WHAT IS BEING ASKED:
All of the data is to be written out again exactly, without the pictures.

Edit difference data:
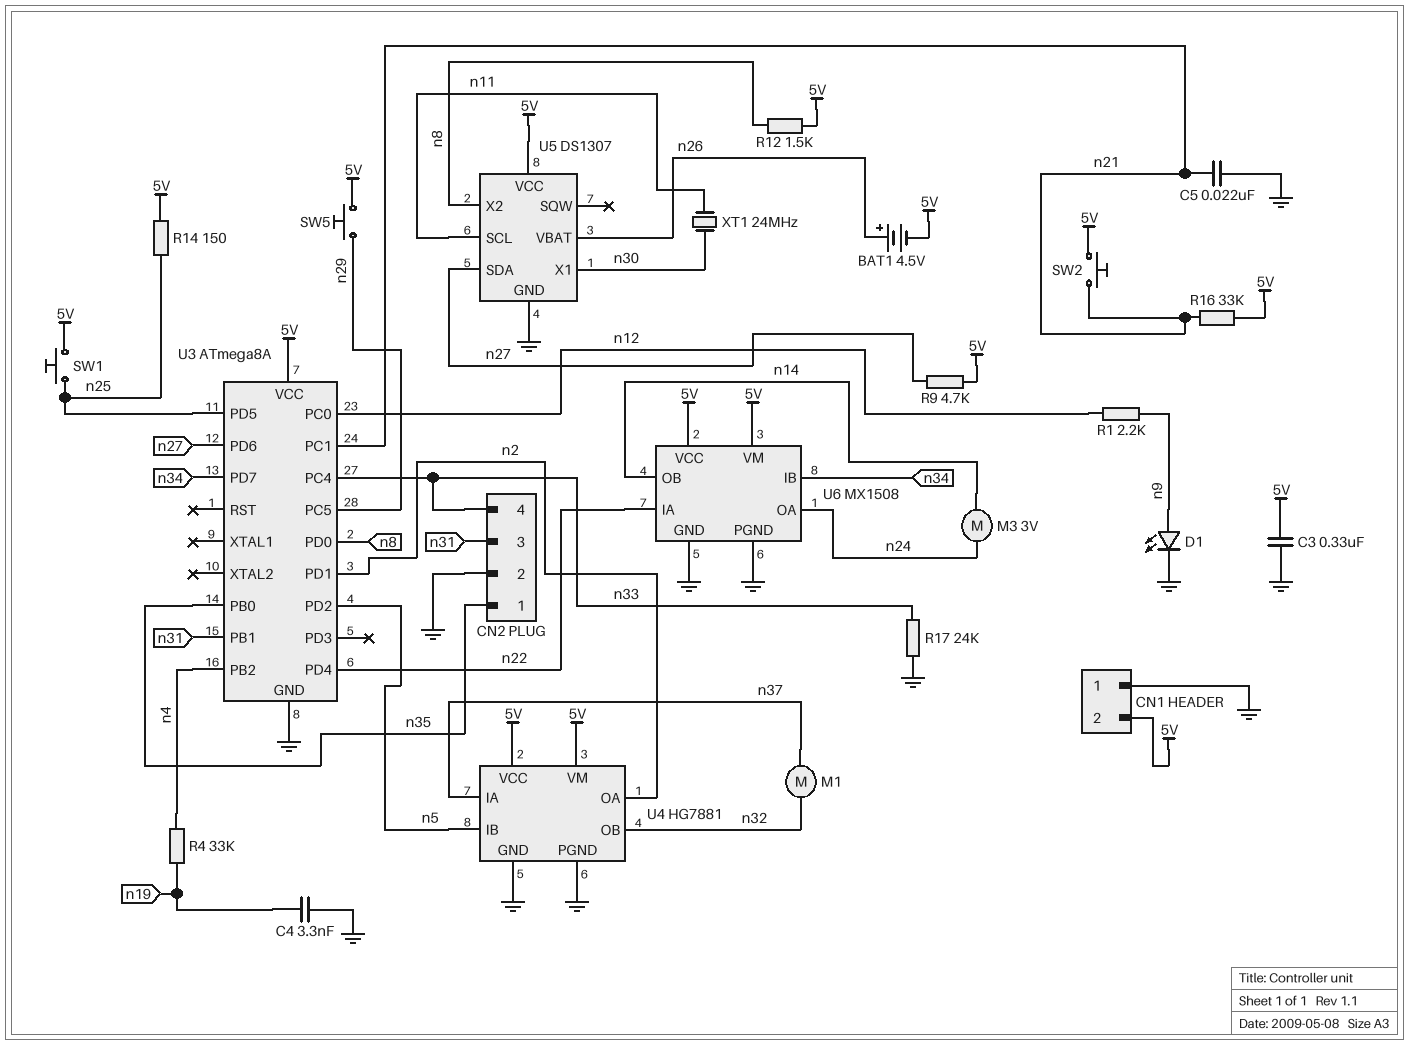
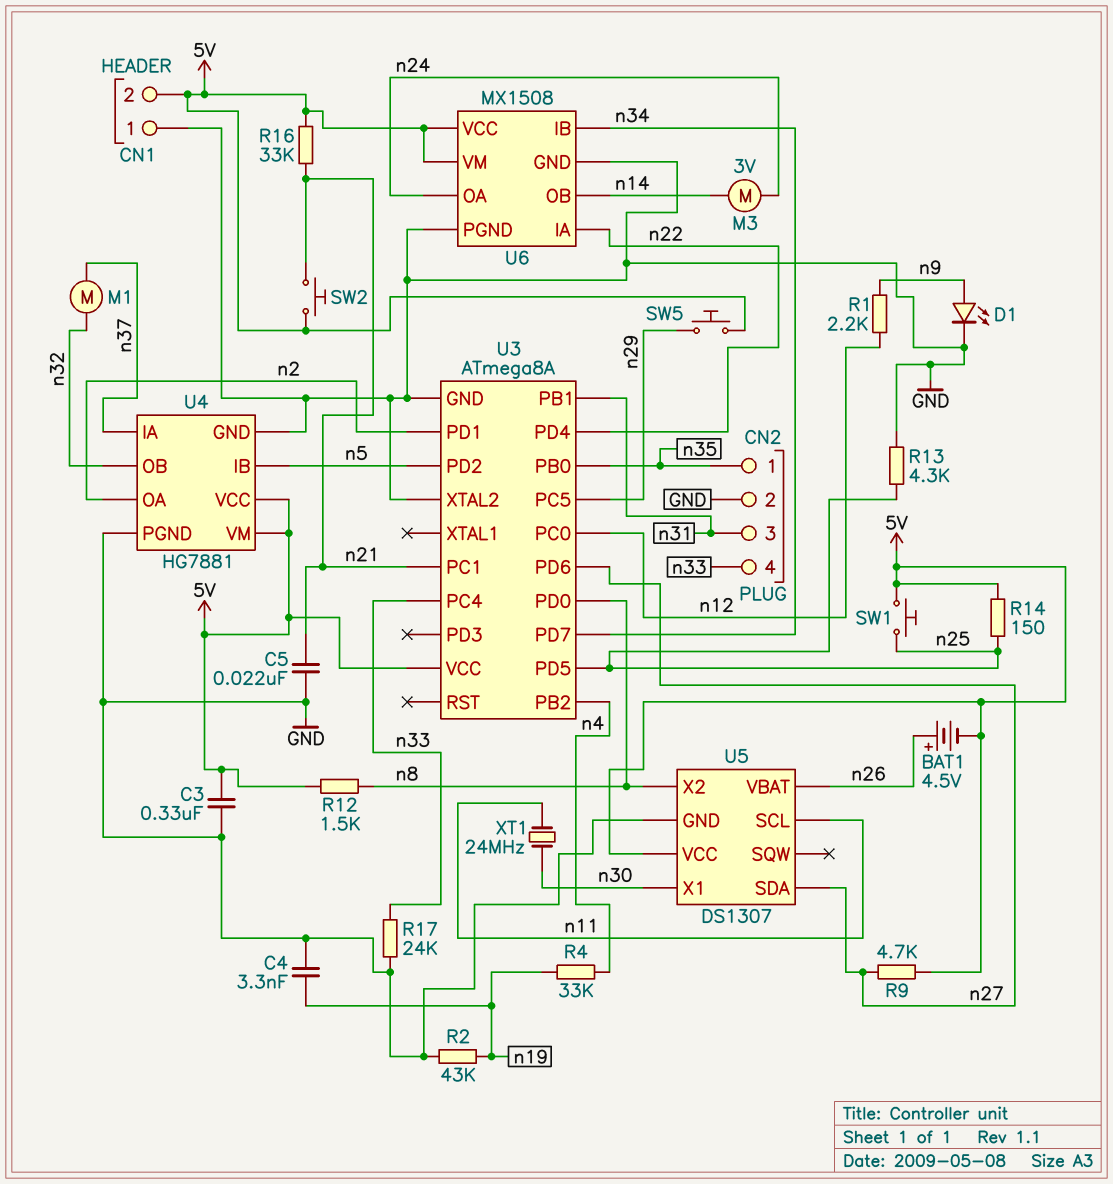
R2: none -> 43k (GND, n19)
R13: none -> 4.3k (GND, n25)
U3 pin XTAL2: none -> GND

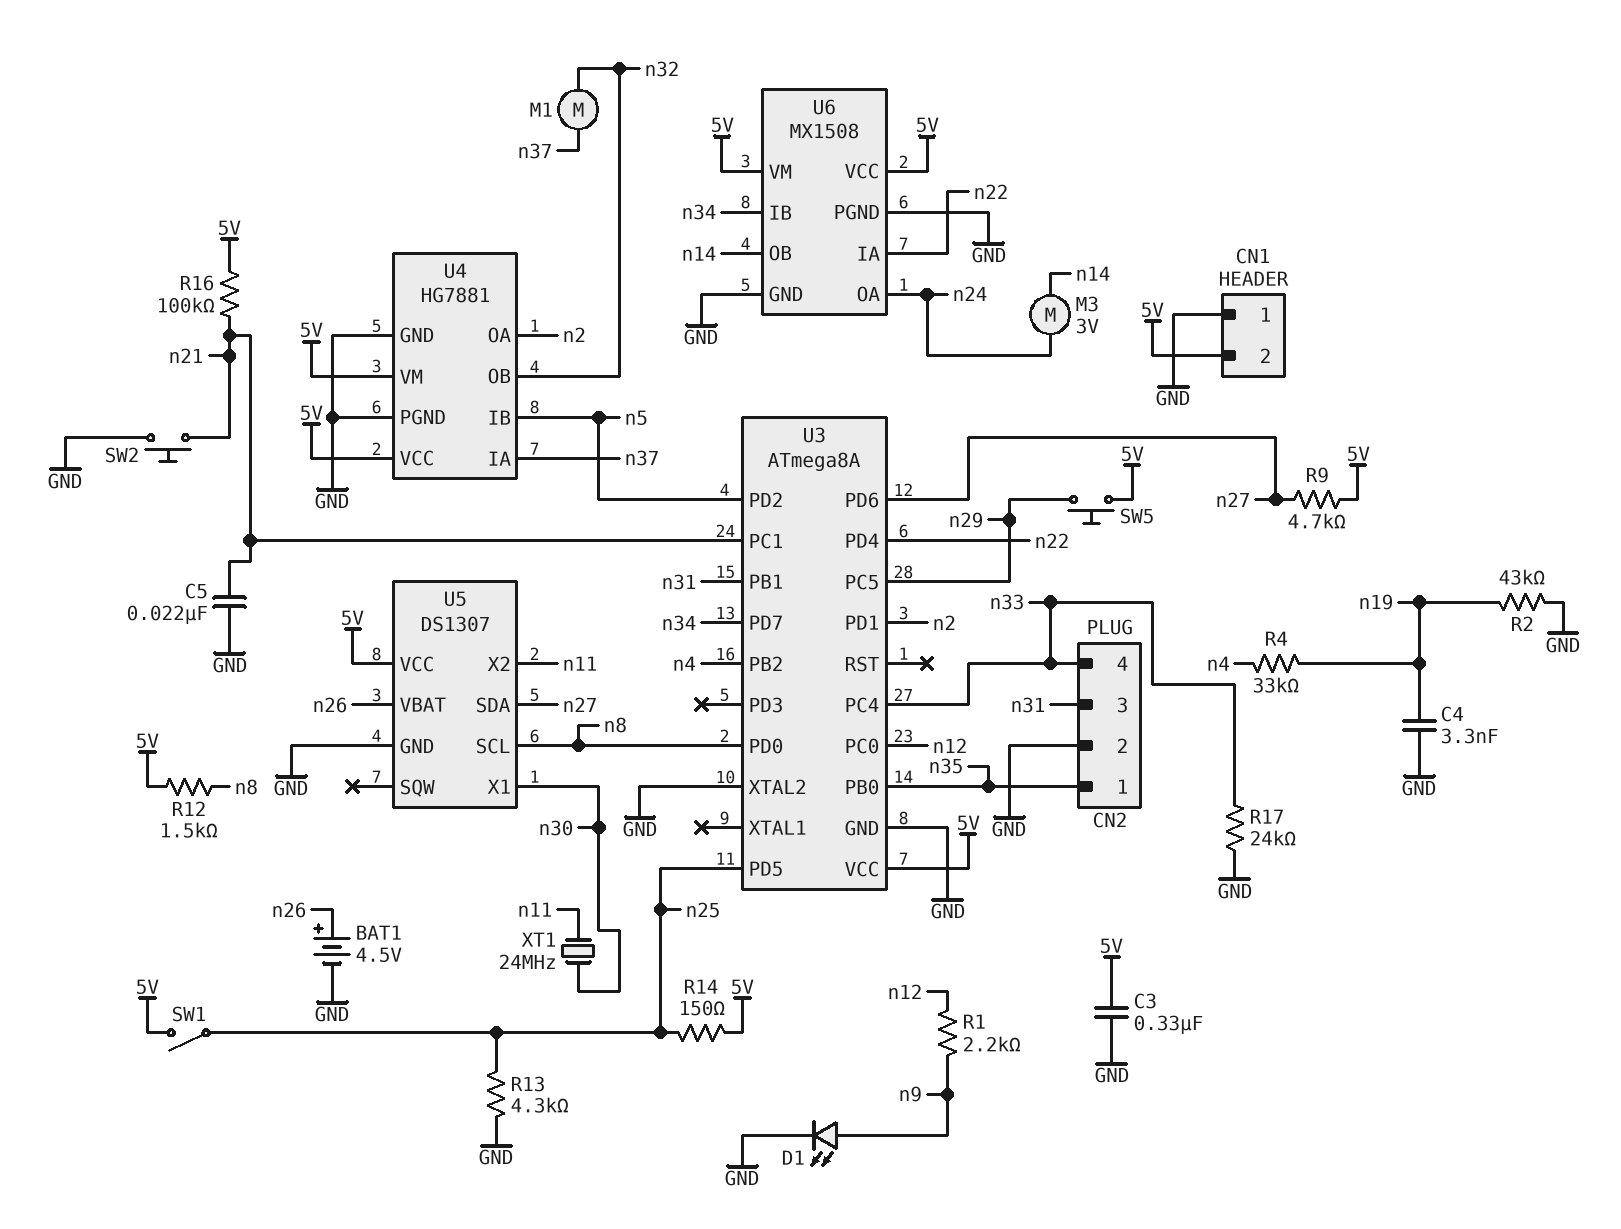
BAT1: 4.5V (plus n26, minus 5V) -> 4.5V (plus n26, minus GND)
R16: 33k (5V, n21) -> 100k (5V, n21)
SW1: button (5V, n25) -> switch (5V, n25)
SW2: button (5V, n21) -> button (GND, n21)
U5 pin SCL: n11 -> n8
U5 pin X2: n8 -> n11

RESULT OF THIS TASK:
R2: none -> 43k (GND, n19)
R13: none -> 4.3k (GND, n25)
U3 pin XTAL2: none -> GND

BAT1: 4.5V (plus n26, minus 5V) -> 4.5V (plus n26, minus GND)
R16: 33k (5V, n21) -> 100k (5V, n21)
SW1: button (5V, n25) -> switch (5V, n25)
SW2: button (5V, n21) -> button (GND, n21)
U5 pin SCL: n11 -> n8
U5 pin X2: n8 -> n11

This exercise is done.